■ Task goal ■
The required output is every line from the beginning of the entries below through the line that includes "camera_right=45 camera_up=-10", copied exactly.

[Data items]
BEGIN
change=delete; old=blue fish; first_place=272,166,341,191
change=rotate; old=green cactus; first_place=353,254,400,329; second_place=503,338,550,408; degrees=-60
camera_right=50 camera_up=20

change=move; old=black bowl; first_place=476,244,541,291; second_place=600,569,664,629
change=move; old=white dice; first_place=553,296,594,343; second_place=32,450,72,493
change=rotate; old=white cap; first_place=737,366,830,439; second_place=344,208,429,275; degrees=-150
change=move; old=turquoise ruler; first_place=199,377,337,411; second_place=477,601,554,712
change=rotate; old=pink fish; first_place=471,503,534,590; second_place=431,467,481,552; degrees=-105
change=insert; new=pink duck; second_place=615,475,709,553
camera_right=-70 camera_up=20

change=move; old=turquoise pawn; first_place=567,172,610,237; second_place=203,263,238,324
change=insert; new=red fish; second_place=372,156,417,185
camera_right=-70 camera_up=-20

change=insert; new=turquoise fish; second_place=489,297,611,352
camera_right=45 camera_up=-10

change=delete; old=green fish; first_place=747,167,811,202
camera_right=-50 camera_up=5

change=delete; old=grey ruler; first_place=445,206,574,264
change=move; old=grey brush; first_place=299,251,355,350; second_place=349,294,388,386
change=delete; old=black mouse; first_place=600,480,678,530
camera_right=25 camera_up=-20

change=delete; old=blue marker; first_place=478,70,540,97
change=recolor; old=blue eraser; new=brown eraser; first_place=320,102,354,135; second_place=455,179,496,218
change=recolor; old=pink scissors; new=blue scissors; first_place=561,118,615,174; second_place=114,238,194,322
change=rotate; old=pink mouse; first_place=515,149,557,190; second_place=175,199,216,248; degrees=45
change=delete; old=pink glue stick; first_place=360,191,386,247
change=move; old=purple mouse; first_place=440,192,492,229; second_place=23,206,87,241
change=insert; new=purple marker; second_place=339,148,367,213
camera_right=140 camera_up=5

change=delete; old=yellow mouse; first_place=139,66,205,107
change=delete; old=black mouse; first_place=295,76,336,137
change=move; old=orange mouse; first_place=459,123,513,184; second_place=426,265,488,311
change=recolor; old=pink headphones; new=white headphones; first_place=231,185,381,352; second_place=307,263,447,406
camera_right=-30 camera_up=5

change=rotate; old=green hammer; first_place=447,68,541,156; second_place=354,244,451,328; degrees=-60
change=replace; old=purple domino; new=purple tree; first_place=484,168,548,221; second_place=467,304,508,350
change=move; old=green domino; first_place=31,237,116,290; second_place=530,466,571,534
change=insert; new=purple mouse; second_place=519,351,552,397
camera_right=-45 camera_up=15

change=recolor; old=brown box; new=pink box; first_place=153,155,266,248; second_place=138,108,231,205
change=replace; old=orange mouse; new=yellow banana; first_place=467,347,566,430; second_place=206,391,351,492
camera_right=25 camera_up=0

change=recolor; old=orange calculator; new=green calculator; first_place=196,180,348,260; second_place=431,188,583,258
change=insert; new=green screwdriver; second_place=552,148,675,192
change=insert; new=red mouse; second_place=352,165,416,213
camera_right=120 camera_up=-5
END
■ Finished exercise ■
change=delete; old=blue fish; first_place=272,166,341,191
change=rotate; old=green cactus; first_place=353,254,400,329; second_place=503,338,550,408; degrees=-60
camera_right=50 camera_up=20

change=move; old=black bowl; first_place=476,244,541,291; second_place=600,569,664,629
change=move; old=white dice; first_place=553,296,594,343; second_place=32,450,72,493
change=rotate; old=white cap; first_place=737,366,830,439; second_place=344,208,429,275; degrees=-150
change=move; old=turquoise ruler; first_place=199,377,337,411; second_place=477,601,554,712
change=rotate; old=pink fish; first_place=471,503,534,590; second_place=431,467,481,552; degrees=-105
change=insert; new=pink duck; second_place=615,475,709,553
camera_right=-70 camera_up=20

change=move; old=turquoise pawn; first_place=567,172,610,237; second_place=203,263,238,324
change=insert; new=red fish; second_place=372,156,417,185
camera_right=-70 camera_up=-20

change=insert; new=turquoise fish; second_place=489,297,611,352
camera_right=45 camera_up=-10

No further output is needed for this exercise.